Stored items
.....

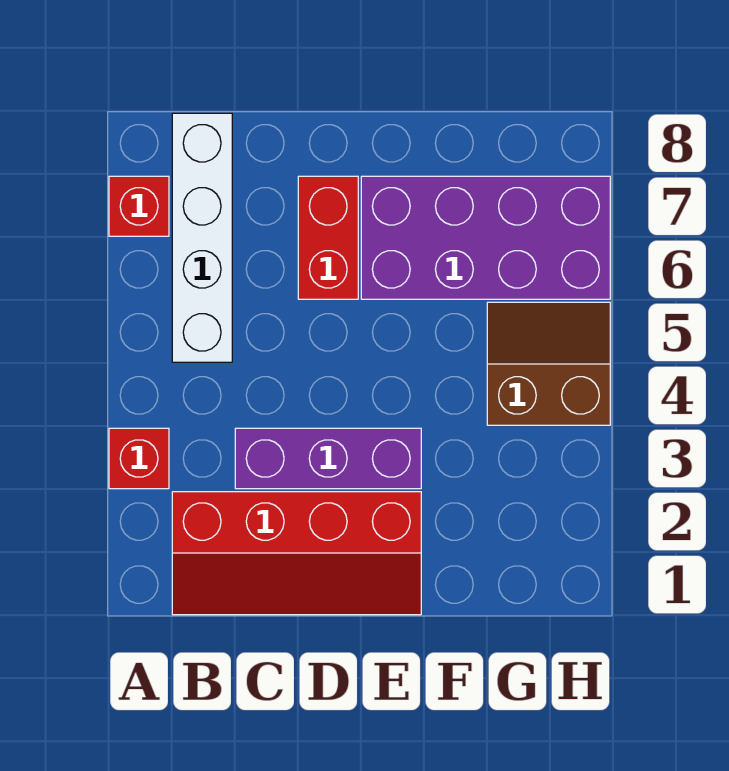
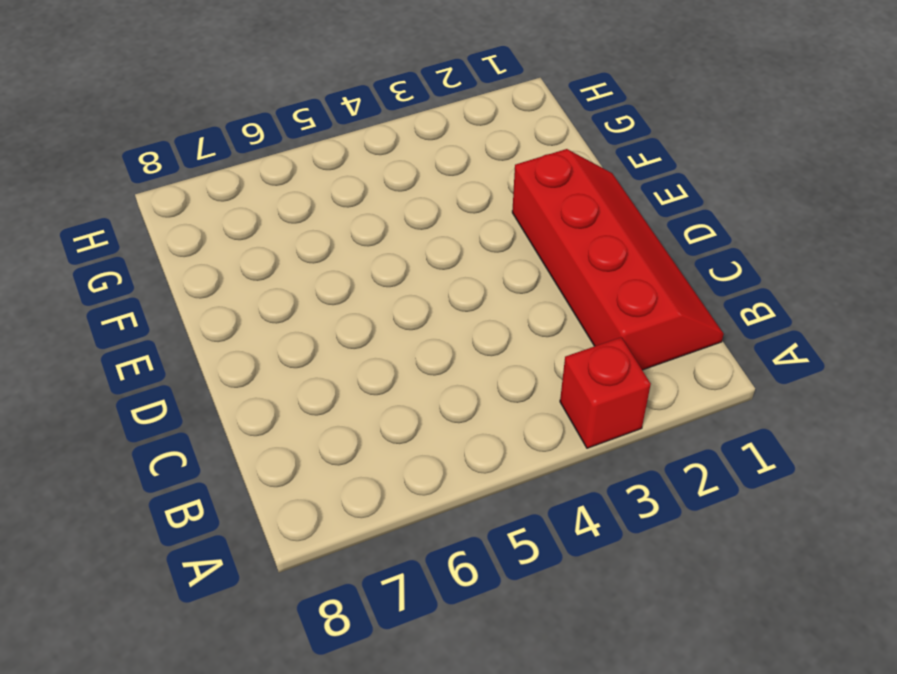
none -> red brick A7 level 1
none -> white brick B5:B8 level 1

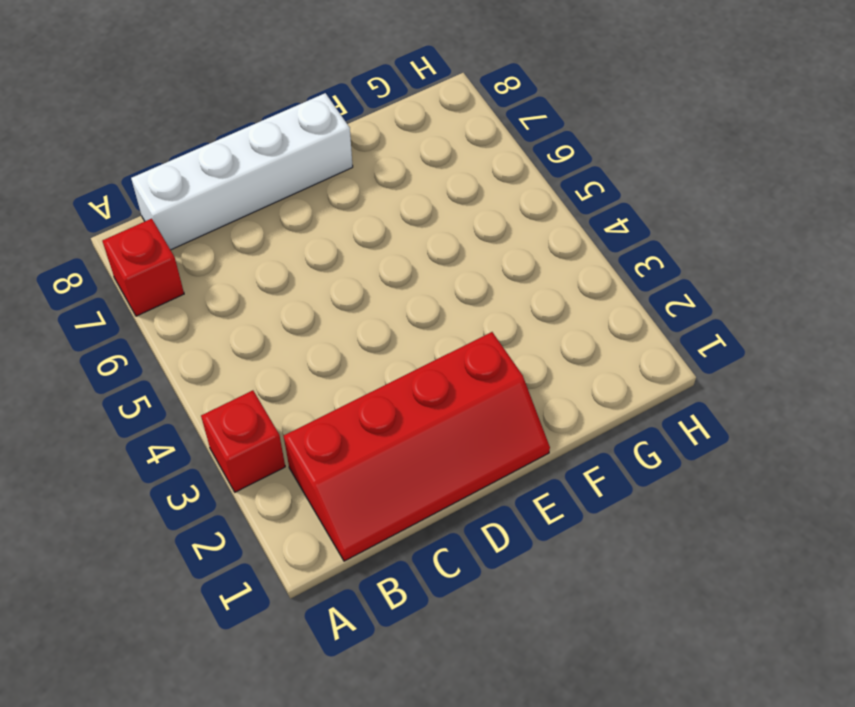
white brick B8:E8 level 1 -> white brick B5:B8 level 1
none -> purple brick C3:E3 level 1
none -> red brick D6:D7 level 1

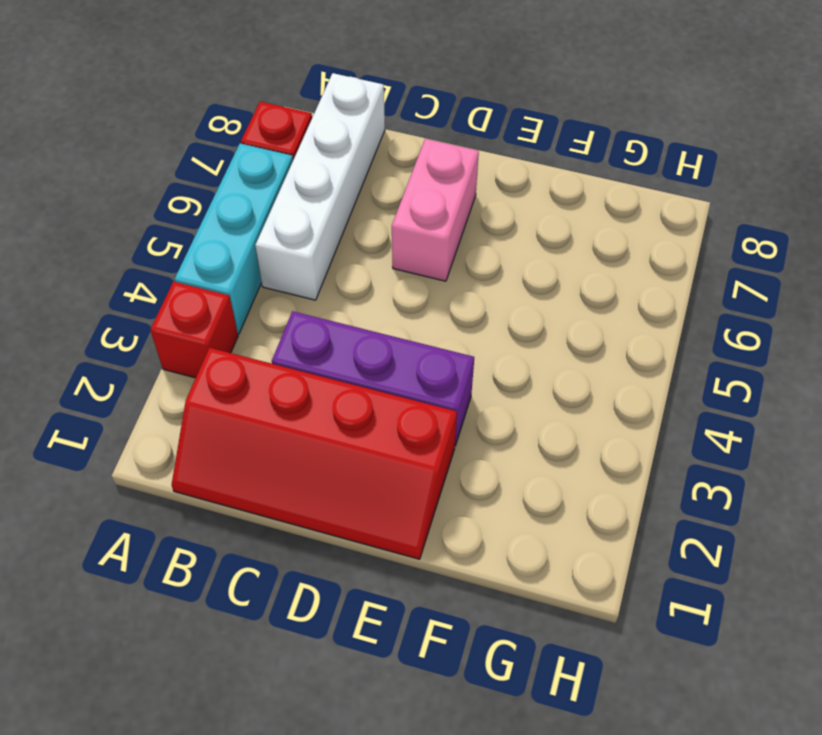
cyan brick A4:A6 level 1 -> none
pink brick D6:D7 level 1 -> red brick D6:D7 level 1
none -> purple brick E6:H7 level 1
none -> brown slope G4:H5 level 1 top 4

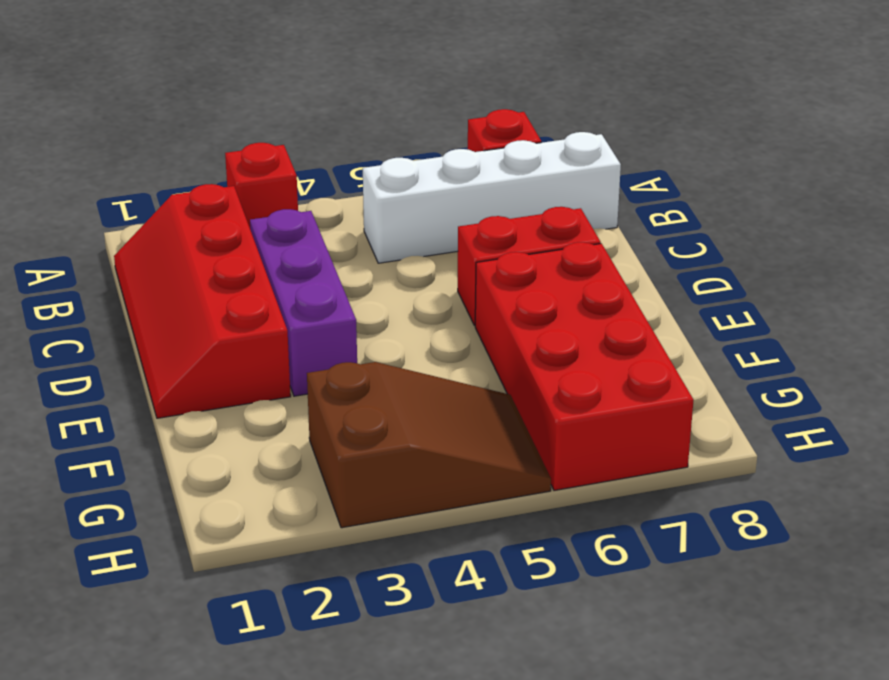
red brick E6:H7 level 1 -> purple brick E6:H7 level 1
brown slope G3:H5 level 1 top 3 -> brown slope G4:H5 level 1 top 4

.....

▸ WHAT THE TASK ASKS:
When you come to the line containing "pink brick D6:D7" in the records above, repeat that line and all lines after it exactly, but not the pictures.

▸ WORKED SOLUTION:
pink brick D6:D7 level 1 -> red brick D6:D7 level 1
none -> purple brick E6:H7 level 1
none -> brown slope G4:H5 level 1 top 4

red brick E6:H7 level 1 -> purple brick E6:H7 level 1
brown slope G3:H5 level 1 top 3 -> brown slope G4:H5 level 1 top 4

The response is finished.